+++ Given records +++

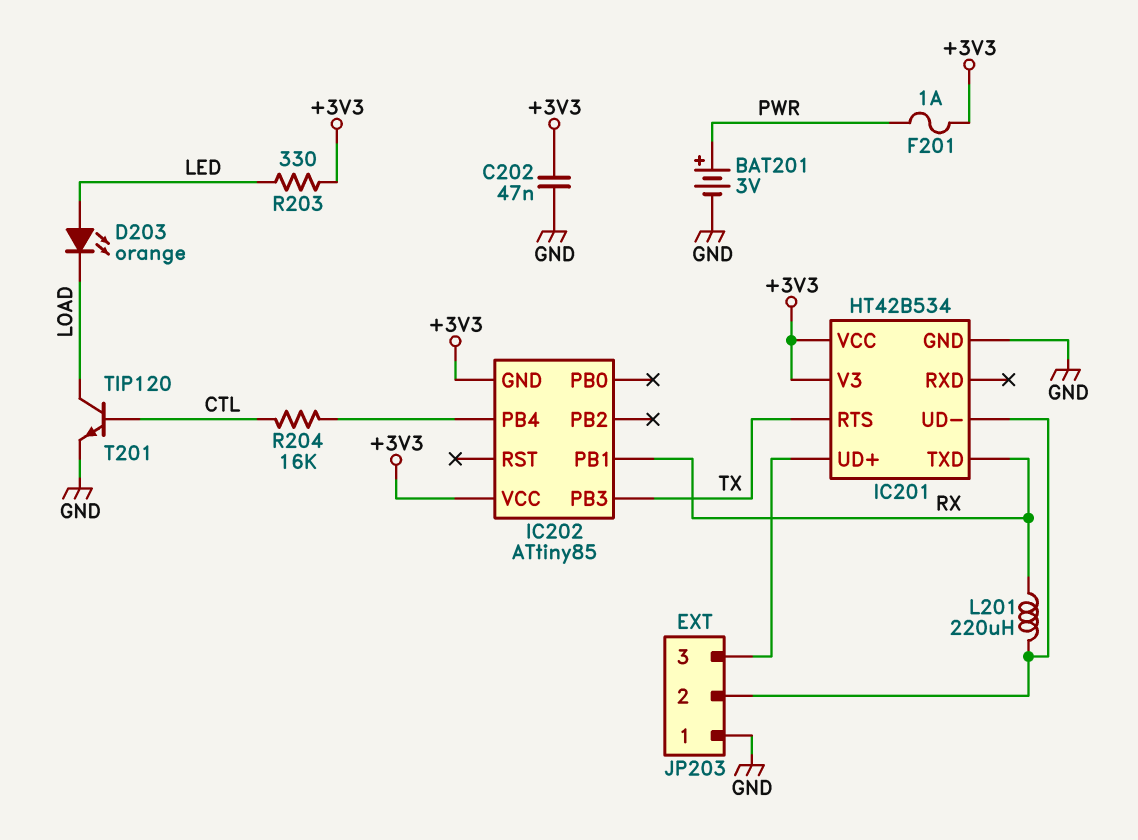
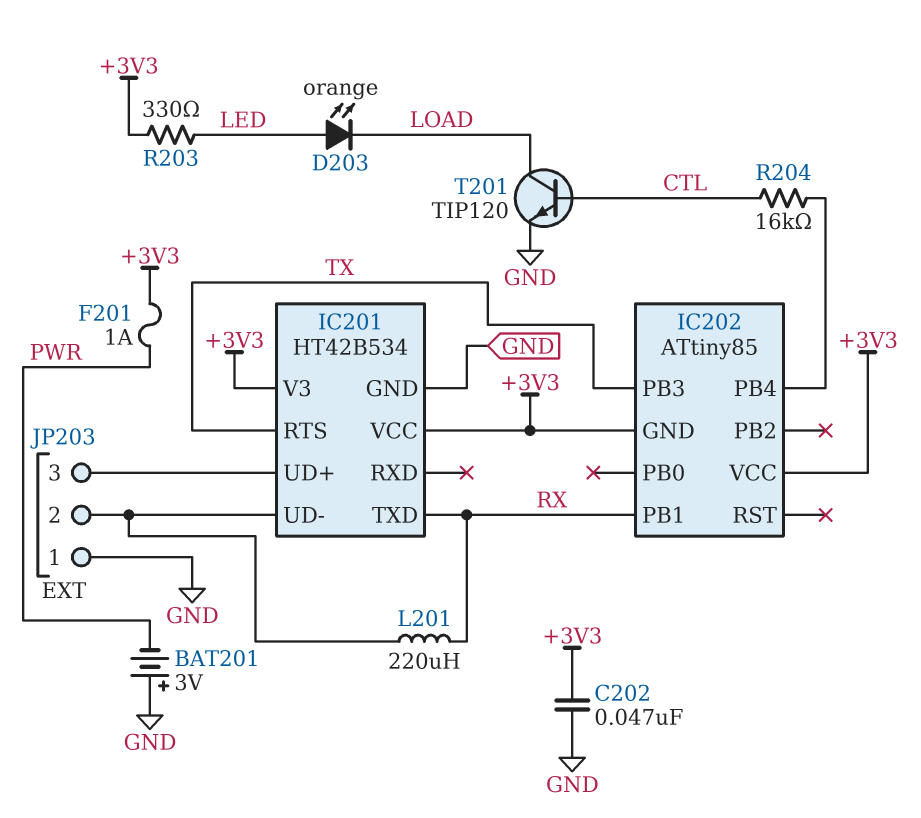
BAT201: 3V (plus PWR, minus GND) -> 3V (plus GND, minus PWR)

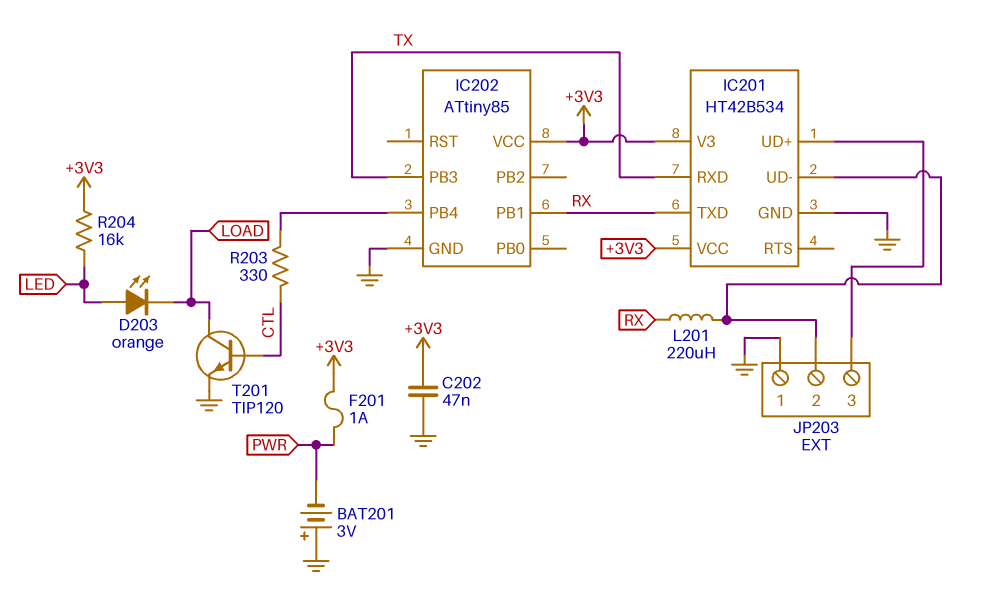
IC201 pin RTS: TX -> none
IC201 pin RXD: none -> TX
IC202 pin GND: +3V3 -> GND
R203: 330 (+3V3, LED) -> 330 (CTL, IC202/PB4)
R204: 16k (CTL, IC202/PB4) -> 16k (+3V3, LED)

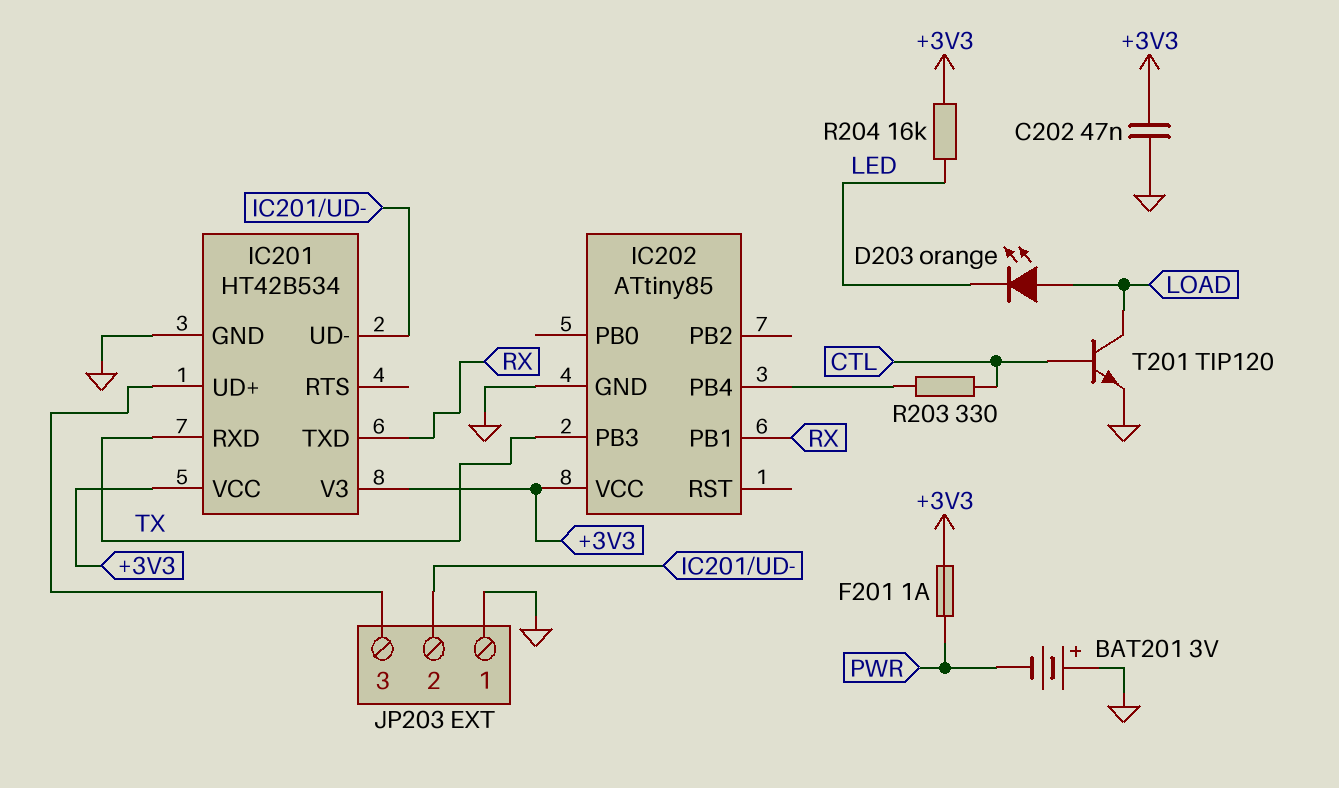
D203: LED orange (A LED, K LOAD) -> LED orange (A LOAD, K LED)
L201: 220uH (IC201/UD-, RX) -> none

+++
+++ Given records +++

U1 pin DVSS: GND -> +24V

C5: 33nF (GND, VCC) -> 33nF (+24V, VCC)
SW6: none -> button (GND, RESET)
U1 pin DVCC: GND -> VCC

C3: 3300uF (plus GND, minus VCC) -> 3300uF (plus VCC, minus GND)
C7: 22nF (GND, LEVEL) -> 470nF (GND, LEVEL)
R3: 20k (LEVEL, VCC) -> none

+++

Goal of the exercise: In the data above, start at the line holding "BAT201: 3V (plus" and stop after the line holding "L201: 220uH (IC201/UD-, RX) -> none"; write out those lines exactly, without pictures.

Solution to the problem:
BAT201: 3V (plus PWR, minus GND) -> 3V (plus GND, minus PWR)

IC201 pin RTS: TX -> none
IC201 pin RXD: none -> TX
IC202 pin GND: +3V3 -> GND
R203: 330 (+3V3, LED) -> 330 (CTL, IC202/PB4)
R204: 16k (CTL, IC202/PB4) -> 16k (+3V3, LED)

D203: LED orange (A LED, K LOAD) -> LED orange (A LOAD, K LED)
L201: 220uH (IC201/UD-, RX) -> none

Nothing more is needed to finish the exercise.